*EXERCISE DESCRIPTION*. The number of lines below containing the word "BUZZER" is all that should be returned.

*WORKING DATA*.
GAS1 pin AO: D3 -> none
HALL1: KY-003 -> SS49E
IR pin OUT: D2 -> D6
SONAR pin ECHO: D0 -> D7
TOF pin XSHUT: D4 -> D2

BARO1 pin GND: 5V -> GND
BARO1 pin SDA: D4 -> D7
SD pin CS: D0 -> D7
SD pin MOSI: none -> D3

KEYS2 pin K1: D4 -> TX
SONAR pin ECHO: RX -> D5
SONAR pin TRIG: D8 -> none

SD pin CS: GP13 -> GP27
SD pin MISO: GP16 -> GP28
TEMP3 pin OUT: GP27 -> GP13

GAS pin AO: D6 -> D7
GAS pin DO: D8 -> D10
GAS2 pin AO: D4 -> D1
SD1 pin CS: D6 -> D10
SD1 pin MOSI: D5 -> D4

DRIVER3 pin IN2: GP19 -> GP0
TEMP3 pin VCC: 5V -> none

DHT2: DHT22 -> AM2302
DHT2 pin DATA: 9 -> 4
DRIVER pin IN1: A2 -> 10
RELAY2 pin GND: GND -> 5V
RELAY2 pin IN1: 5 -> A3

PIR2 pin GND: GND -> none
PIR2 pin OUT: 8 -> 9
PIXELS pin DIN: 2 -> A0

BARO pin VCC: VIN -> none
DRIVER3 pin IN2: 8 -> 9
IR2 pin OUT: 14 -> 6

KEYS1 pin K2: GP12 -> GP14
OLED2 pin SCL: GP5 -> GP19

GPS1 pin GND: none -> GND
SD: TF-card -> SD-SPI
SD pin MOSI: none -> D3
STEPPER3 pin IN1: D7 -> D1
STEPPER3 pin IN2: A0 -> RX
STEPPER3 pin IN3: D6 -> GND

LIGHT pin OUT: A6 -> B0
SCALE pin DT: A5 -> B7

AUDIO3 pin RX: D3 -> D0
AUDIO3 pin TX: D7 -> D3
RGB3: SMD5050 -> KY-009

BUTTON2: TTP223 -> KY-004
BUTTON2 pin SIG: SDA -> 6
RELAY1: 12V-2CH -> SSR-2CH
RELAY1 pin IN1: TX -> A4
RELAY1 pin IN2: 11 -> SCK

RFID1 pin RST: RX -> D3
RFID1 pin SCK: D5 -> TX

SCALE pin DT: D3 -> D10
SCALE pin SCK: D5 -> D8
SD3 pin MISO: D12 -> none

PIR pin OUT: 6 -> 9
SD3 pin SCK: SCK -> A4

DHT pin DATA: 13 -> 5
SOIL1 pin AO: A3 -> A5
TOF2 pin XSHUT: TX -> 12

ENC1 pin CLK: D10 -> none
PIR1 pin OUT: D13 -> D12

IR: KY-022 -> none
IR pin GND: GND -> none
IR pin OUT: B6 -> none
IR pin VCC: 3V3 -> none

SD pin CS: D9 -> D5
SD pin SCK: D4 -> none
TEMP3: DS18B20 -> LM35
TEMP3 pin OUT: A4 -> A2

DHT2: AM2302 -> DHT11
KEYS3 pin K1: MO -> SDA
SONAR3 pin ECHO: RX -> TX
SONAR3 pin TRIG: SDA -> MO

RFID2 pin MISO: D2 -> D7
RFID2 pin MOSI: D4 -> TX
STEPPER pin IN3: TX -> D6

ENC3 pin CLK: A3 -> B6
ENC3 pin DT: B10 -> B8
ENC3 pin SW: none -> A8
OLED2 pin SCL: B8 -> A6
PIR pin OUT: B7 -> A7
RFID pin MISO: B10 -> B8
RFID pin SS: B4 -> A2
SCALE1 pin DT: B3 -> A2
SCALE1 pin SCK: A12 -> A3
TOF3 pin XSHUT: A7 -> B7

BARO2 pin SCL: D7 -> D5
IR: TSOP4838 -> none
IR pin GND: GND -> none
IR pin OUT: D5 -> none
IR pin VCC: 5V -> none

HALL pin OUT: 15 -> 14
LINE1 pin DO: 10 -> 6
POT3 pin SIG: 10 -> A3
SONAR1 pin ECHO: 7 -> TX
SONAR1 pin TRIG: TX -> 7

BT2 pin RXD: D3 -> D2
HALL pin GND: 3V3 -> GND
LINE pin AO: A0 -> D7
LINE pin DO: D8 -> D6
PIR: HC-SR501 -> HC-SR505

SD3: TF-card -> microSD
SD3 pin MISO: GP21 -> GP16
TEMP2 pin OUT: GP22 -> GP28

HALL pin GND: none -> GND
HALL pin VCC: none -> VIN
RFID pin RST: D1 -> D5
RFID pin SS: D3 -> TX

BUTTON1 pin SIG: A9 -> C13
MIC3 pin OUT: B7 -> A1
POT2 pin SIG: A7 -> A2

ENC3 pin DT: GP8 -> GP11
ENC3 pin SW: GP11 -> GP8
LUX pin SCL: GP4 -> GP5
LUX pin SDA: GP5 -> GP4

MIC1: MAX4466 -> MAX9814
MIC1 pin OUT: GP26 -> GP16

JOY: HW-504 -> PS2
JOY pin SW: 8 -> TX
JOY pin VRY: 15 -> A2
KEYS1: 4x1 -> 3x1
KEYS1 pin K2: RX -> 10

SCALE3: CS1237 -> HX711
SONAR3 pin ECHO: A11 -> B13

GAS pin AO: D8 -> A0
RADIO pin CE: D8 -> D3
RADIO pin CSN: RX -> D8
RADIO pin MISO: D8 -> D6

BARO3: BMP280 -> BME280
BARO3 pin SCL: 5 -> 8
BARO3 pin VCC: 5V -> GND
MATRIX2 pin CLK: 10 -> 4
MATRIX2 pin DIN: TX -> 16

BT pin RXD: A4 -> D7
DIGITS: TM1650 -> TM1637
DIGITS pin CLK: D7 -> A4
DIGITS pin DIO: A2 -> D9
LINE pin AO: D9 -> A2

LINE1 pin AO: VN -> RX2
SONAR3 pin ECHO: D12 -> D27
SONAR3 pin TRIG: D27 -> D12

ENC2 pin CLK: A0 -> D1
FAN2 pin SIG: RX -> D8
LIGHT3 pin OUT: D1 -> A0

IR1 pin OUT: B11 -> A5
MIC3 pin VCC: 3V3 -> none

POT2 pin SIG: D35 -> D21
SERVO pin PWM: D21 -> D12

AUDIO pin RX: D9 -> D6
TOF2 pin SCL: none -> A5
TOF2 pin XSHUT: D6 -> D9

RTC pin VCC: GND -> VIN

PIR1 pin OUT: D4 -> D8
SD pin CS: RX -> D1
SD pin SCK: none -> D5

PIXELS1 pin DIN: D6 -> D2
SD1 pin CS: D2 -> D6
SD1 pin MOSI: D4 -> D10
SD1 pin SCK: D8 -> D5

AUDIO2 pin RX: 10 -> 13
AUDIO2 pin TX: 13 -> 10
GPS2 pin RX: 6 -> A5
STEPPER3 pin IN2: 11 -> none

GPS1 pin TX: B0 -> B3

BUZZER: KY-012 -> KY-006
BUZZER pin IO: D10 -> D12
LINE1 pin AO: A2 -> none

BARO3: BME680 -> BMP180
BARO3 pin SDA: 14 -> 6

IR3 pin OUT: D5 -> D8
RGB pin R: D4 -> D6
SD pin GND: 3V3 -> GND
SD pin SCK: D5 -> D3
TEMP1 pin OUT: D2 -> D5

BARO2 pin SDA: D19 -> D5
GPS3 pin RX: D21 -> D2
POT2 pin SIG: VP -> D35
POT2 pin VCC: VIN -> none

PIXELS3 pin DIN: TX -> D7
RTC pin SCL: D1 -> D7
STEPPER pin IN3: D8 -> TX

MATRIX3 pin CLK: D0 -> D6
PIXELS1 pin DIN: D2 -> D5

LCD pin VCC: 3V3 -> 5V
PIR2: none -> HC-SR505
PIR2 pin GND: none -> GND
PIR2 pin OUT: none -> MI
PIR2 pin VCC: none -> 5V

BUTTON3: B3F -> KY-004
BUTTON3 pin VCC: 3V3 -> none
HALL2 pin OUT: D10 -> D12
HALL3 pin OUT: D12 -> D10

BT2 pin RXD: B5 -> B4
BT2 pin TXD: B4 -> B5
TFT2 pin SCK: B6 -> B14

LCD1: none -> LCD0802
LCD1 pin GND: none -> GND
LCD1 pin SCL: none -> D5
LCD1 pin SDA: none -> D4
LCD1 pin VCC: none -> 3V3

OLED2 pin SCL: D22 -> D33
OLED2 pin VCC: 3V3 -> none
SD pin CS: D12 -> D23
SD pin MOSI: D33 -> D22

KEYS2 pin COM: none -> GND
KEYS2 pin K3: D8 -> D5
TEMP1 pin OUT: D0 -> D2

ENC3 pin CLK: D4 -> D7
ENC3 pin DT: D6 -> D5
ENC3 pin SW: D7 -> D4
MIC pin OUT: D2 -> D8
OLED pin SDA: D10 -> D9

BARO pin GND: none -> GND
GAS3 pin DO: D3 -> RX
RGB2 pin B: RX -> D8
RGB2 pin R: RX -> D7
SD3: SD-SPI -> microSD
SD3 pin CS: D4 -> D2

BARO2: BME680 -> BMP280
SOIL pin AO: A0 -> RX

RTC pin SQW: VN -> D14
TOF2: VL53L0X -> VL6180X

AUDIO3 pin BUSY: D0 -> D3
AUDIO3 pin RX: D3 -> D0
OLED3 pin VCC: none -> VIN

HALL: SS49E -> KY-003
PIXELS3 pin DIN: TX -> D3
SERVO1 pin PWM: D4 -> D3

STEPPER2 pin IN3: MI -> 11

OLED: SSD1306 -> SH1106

*EXERCISE OUTPUT*. 2